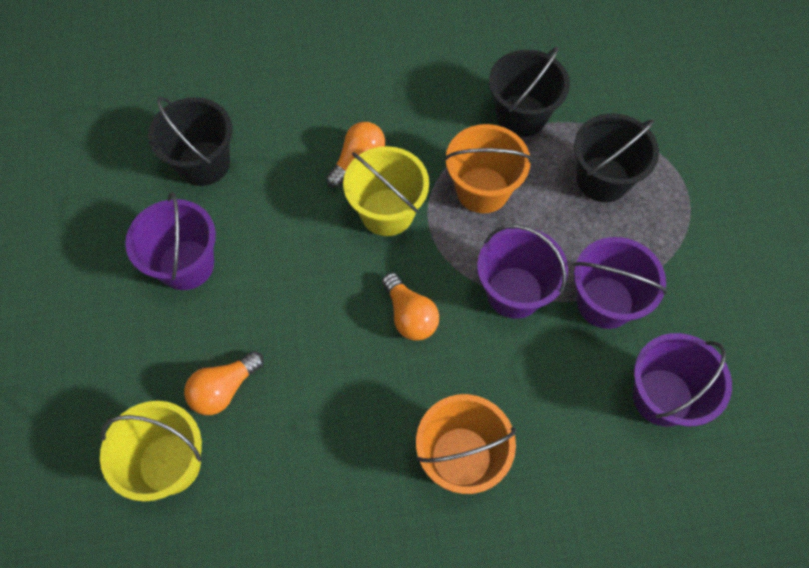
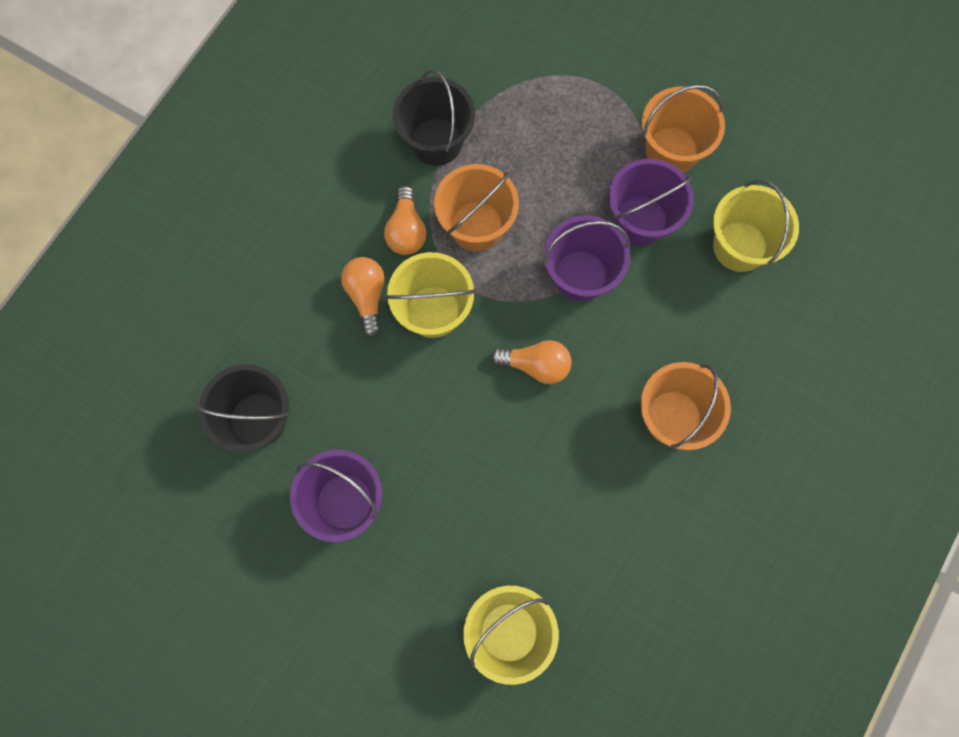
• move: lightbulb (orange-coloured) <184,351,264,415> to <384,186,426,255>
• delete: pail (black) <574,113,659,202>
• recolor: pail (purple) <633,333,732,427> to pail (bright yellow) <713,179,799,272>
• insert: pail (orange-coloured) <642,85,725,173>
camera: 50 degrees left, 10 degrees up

□ □ □ □ □

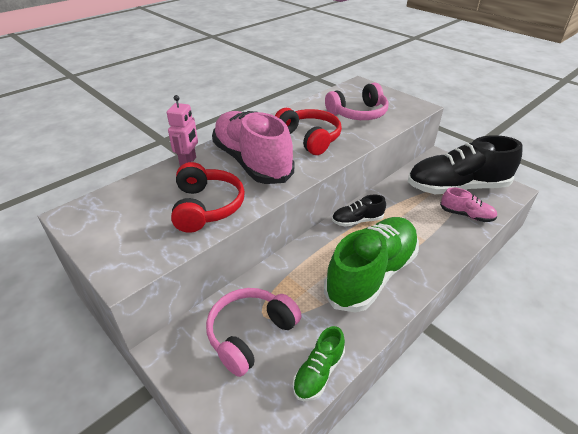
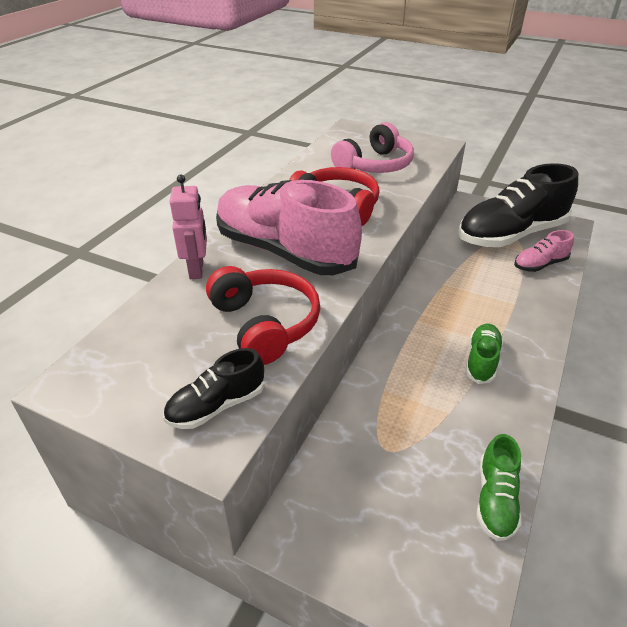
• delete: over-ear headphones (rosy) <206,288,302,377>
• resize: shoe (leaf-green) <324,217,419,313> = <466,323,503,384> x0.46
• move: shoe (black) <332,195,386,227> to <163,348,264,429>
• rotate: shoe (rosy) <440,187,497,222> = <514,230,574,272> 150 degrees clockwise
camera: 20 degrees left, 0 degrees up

□ □ □ □ □

• _WHAT YOU HAVE TO DO_: Please show every line of the entries above that contains the word "coloured".

• _FINISHED EXERCISE_:
• move: lightbulb (orange-coloured) <184,351,264,415> to <384,186,426,255>
• insert: pail (orange-coloured) <642,85,725,173>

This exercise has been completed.